Find the line that contains "none -> cyan plate E2 level 1" in the entries below. Restate it and every line after it, word for word, with no pictures.

Provided records:
------------------------------------------------------------

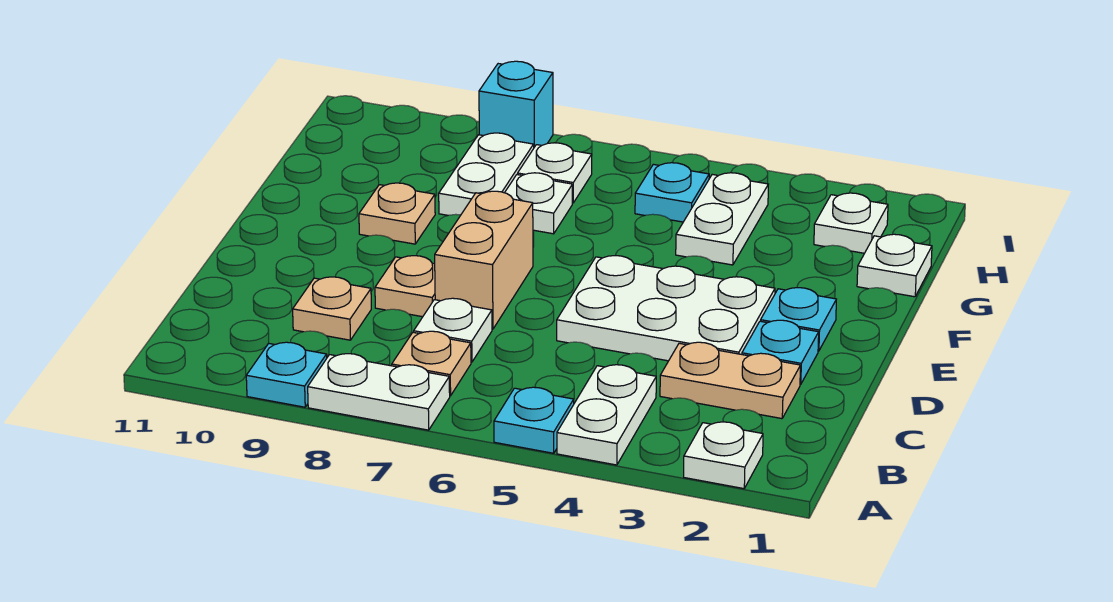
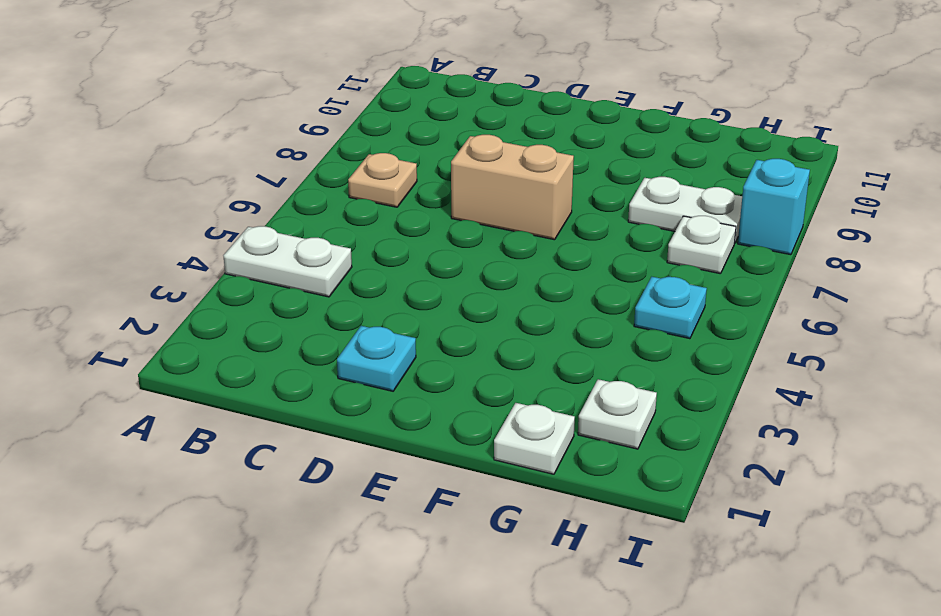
none -> white plate A2 level 1
none -> cyan plate A5 level 1
none -> white plate A7:A8 level 1

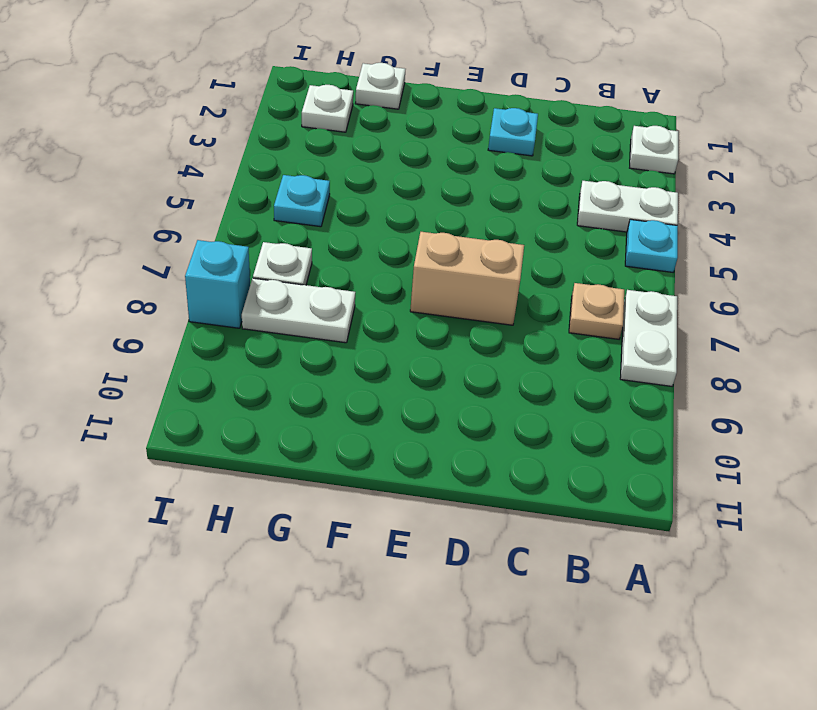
none -> cyan plate A9 level 1
none -> tan plate C2:C3 level 1
none -> white plate C7 level 1

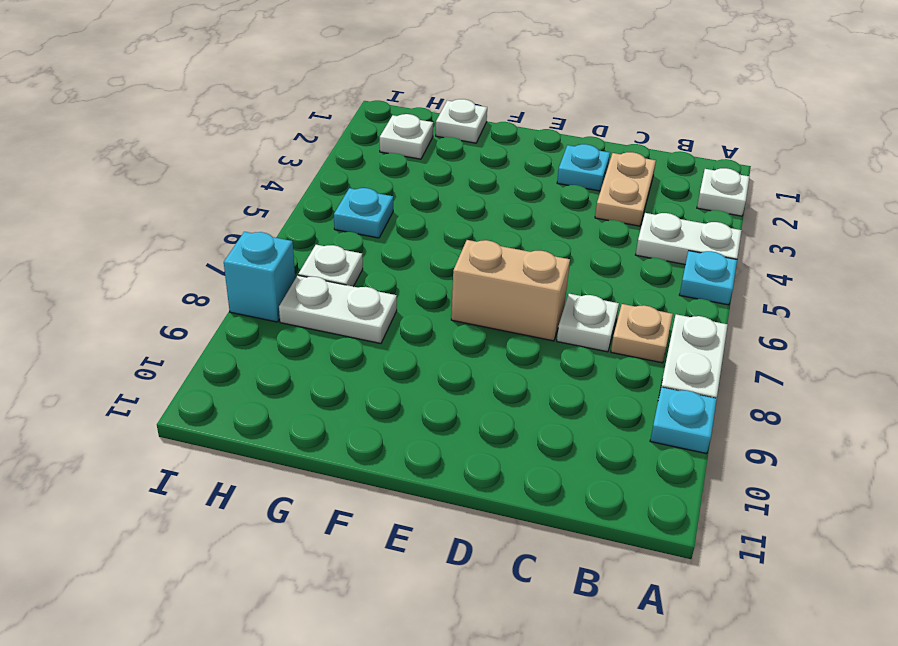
none -> tan plate C9 level 1
none -> white plate D3:E5 level 1
none -> tan plate D8 level 1

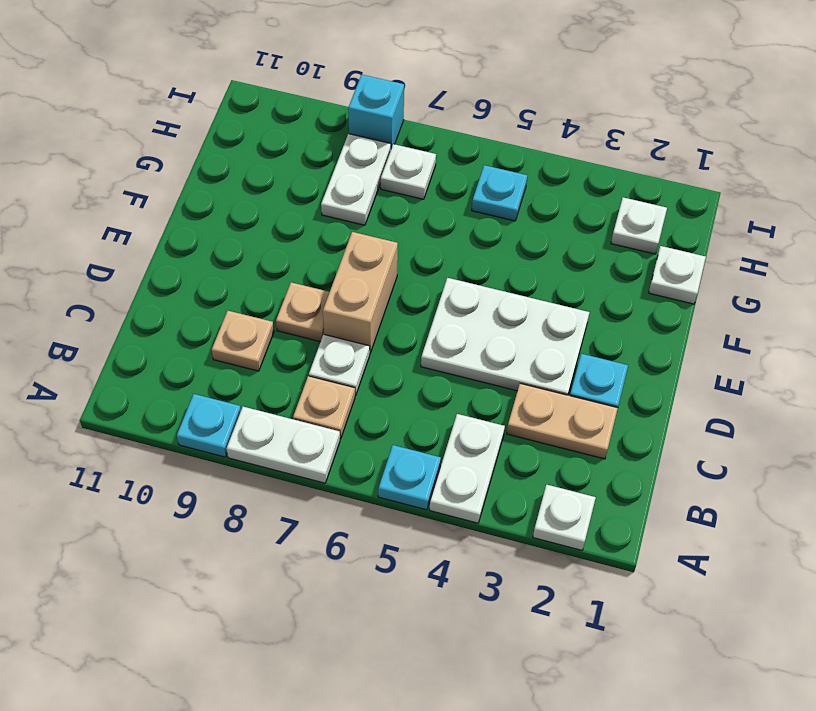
none -> cyan plate E2 level 1
none -> tan plate F9 level 1
none -> white plate G4:H4 level 1

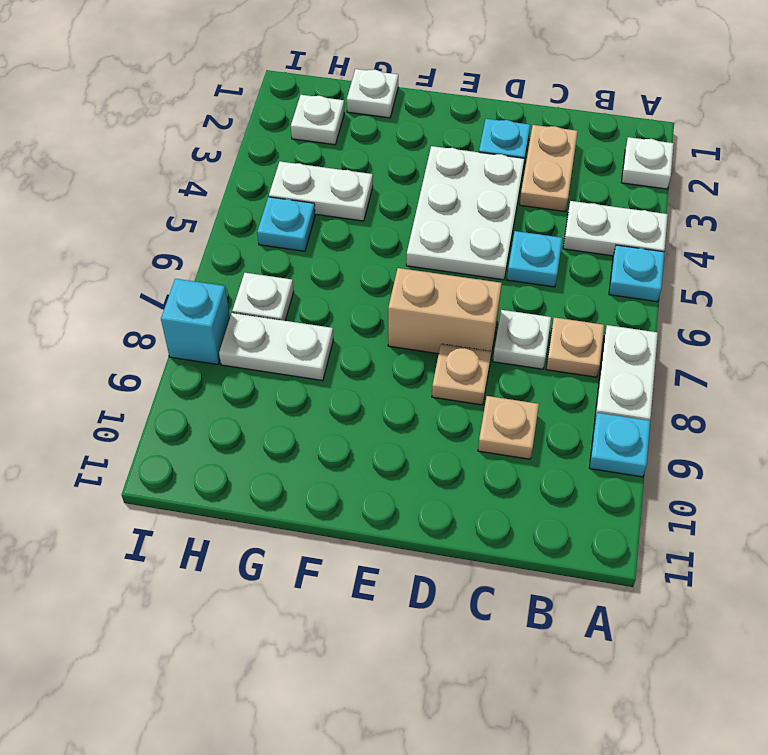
cyan plate C5 level 1 -> cyan plate E2 level 1
none -> tan plate F9 level 1
none -> white plate G7 level 1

------------------------------------------------------------

Answer space:
none -> cyan plate E2 level 1
none -> tan plate F9 level 1
none -> white plate G4:H4 level 1

cyan plate C5 level 1 -> cyan plate E2 level 1
none -> tan plate F9 level 1
none -> white plate G7 level 1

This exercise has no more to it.